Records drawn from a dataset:
--- START ---
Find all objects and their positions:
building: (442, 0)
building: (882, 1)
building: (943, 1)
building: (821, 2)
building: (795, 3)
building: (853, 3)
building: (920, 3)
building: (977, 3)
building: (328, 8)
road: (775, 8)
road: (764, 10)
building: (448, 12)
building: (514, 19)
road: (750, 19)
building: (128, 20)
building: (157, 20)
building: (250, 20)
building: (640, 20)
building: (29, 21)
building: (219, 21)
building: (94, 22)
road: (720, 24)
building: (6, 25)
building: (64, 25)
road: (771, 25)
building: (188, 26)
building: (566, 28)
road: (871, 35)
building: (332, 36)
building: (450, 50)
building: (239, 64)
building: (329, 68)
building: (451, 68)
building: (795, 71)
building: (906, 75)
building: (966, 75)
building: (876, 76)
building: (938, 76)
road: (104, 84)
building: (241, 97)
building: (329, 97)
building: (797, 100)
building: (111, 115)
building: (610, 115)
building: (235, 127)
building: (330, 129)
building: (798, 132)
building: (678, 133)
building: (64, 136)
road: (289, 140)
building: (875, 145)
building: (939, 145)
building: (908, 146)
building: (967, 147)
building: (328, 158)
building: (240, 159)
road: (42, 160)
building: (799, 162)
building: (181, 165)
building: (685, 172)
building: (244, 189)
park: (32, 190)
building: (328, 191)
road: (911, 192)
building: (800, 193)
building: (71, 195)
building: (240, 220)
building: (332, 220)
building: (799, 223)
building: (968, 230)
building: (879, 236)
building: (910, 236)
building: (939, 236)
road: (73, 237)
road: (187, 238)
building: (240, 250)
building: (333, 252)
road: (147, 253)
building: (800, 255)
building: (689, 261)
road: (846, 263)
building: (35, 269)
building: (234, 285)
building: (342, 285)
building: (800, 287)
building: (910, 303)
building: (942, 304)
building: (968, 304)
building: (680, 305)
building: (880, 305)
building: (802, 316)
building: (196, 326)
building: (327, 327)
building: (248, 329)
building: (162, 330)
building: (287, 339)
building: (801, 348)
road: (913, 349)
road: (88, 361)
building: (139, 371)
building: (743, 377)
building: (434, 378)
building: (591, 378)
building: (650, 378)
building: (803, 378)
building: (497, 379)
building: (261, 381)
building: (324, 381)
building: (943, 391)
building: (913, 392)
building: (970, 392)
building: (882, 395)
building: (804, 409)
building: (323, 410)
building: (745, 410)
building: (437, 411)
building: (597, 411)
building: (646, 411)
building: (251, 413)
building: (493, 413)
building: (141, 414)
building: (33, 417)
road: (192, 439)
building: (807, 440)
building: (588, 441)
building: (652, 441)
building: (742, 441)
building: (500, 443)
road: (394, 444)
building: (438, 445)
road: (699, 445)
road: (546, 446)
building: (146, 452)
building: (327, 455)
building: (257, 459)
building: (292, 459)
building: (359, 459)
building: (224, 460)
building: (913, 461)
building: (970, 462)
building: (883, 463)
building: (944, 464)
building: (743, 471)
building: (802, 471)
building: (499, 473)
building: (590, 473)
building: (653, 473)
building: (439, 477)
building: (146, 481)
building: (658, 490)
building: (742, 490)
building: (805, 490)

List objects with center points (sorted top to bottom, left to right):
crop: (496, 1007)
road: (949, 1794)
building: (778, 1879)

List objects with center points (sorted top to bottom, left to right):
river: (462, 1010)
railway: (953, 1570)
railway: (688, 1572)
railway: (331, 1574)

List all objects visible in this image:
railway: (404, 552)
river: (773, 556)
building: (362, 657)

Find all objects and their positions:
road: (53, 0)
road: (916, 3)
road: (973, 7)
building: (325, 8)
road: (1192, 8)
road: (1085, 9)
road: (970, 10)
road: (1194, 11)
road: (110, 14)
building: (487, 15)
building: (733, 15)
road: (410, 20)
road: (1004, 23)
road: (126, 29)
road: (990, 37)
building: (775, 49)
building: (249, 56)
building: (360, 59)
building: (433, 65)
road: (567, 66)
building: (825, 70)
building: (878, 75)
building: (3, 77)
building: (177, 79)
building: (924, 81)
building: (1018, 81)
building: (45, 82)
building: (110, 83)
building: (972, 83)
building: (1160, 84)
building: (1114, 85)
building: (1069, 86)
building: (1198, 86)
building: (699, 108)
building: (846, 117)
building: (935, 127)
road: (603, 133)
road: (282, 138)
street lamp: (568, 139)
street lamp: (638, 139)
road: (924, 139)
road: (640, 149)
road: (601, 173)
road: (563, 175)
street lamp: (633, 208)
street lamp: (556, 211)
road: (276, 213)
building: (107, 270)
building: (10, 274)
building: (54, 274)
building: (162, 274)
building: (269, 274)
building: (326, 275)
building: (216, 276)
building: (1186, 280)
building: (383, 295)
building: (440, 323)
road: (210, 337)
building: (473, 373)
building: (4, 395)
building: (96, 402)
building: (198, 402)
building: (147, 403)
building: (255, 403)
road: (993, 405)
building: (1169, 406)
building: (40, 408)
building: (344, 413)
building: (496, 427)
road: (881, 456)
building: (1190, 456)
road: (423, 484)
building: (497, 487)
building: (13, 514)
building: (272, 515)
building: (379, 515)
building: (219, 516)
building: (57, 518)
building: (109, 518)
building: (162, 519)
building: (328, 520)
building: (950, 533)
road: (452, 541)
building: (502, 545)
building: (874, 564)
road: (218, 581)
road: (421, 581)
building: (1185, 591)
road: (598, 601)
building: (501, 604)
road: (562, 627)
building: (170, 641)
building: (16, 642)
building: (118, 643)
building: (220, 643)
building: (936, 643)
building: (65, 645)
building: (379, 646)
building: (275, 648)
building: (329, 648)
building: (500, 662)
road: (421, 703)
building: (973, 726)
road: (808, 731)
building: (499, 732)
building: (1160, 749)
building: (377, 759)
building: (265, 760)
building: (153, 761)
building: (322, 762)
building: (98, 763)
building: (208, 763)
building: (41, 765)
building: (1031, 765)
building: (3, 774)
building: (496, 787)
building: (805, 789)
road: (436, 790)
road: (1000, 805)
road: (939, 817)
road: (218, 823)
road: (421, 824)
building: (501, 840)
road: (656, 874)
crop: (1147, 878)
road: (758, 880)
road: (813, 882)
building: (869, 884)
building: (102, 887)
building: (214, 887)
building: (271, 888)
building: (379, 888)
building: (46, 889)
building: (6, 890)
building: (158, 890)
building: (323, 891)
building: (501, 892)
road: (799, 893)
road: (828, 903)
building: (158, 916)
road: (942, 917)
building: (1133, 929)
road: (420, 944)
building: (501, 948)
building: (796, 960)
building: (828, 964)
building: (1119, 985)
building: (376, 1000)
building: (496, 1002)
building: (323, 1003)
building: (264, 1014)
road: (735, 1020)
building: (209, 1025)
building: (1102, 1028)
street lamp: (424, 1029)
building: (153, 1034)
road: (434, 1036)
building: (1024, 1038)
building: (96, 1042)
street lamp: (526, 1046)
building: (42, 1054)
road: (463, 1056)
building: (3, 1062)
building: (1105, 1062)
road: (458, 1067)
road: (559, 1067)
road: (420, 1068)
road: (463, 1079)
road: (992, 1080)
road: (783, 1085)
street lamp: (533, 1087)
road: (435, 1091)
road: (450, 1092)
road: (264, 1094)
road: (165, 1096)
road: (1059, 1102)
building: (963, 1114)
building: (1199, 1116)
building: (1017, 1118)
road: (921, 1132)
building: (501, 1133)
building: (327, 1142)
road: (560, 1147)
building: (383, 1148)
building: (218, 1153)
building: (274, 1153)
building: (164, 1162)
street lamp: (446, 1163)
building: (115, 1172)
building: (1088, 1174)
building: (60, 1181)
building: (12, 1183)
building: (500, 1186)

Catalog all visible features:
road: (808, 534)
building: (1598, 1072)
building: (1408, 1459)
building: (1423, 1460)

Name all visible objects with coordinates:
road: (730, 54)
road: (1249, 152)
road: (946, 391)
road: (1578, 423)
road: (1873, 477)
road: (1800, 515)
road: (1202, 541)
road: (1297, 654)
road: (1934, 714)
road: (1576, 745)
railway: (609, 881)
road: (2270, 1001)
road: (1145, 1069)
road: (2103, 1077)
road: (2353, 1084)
--- END ---
**PROBLEM STATEMENT:** Wherever "railway" appears in a line of the entries, copy that line.

**ANSWER TO THIS TASK:**
railway: (953, 1570)
railway: (688, 1572)
railway: (331, 1574)
railway: (404, 552)
railway: (609, 881)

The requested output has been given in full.